- Opening Delimiter -

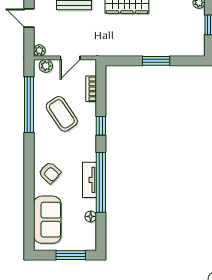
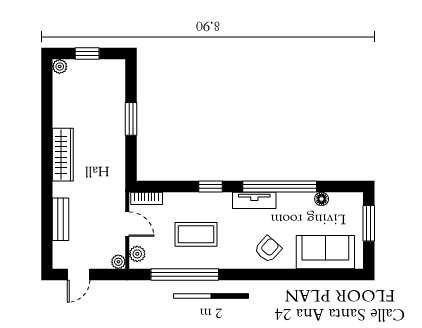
bookcase: (91, 89) -> (147, 198), moved
coffee table: (62, 114) -> (196, 234), turned 34
tv unit: (89, 180) -> (254, 200), moved

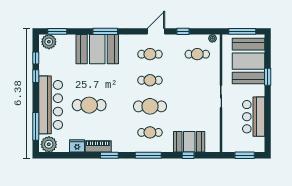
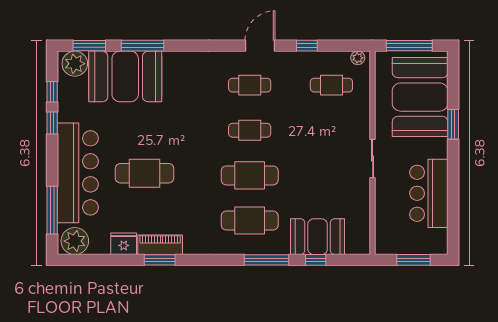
window: (105, 31) -> (143, 46), moved
booth: (97, 49) -> (125, 76), moved
cafe table: (150, 132) -> (250, 220), width x1.37, depth x1.35
window: (109, 155) -> (160, 260), moved
window: (148, 155) -> (267, 260), moved

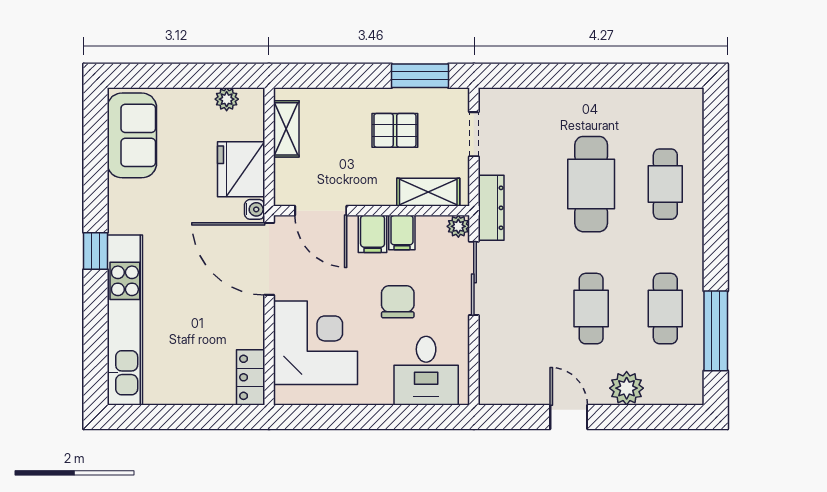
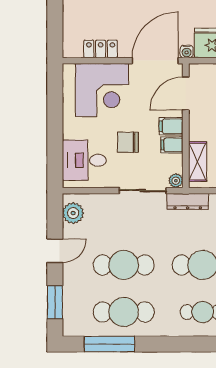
chair: (398, 302) -> (128, 142), turned 180
cafe table: (591, 309) -> (124, 265), width x1.37, depth x1.35
cafe table: (665, 309) -> (124, 312), width x1.37, depth x1.35
locker: (251, 377) -> (101, 49), moved
plant: (627, 388) -> (73, 213), moved
window: (650, 417) -> (55, 302), added

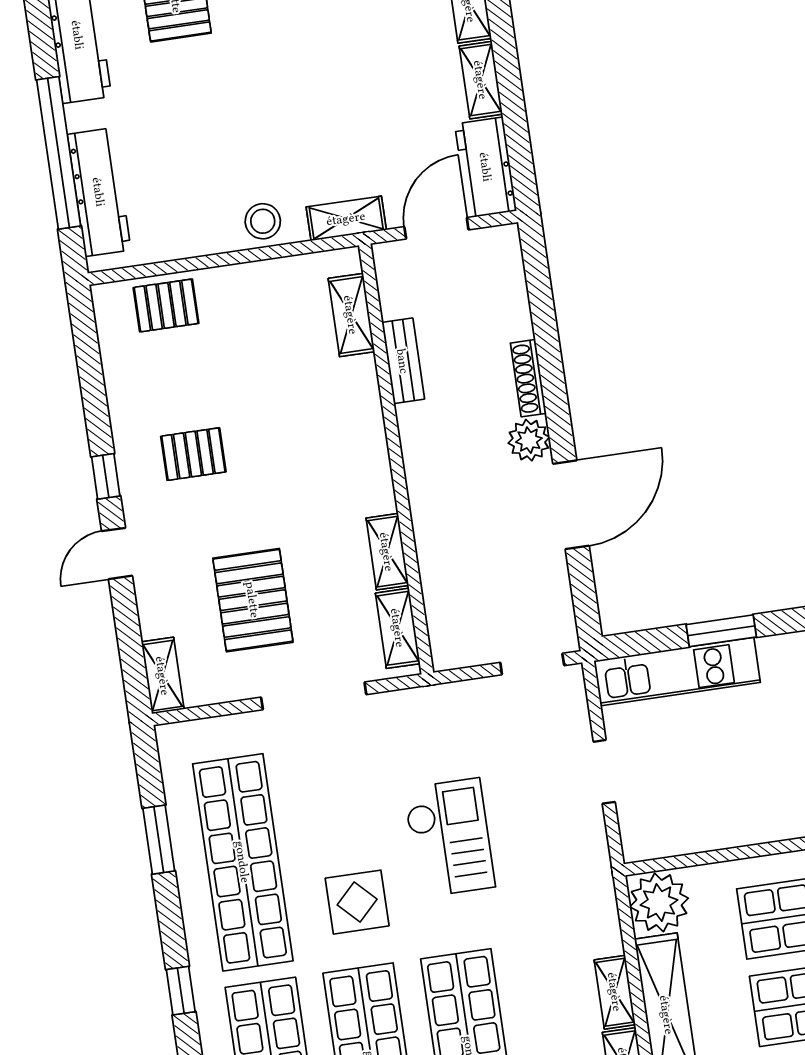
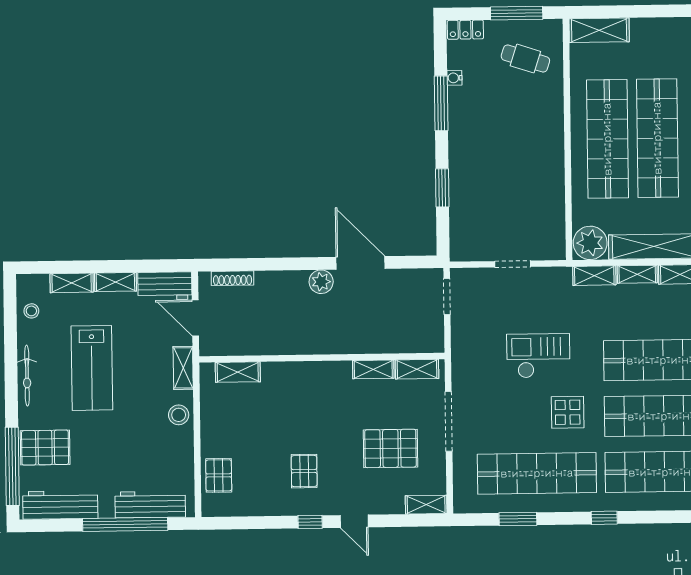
lab bench: (325, 59) -> (92, 368), added
bench: (403, 361) -> (267, 346), removed
shoe rack: (528, 378) -> (232, 278), moved
kitchen unit: (677, 672) -> (462, 216), removed
shelving: (603, 917) -> (594, 276), added

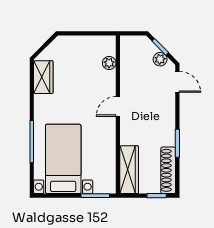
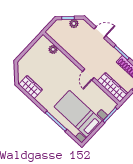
door: (177, 82) -> (100, 32), moved
door: (118, 106) -> (88, 75), moved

- Closing Delimiter -

◆ **INSTRUCTIONS TO FOLLOW**: Read through the entries above, and wherever a line holds the string "cafe", copy it.

◆ **ANSWER FOR THIS EXERCISE**:
cafe table: (150, 132) -> (250, 220), width x1.37, depth x1.35
cafe table: (591, 309) -> (124, 265), width x1.37, depth x1.35
cafe table: (665, 309) -> (124, 312), width x1.37, depth x1.35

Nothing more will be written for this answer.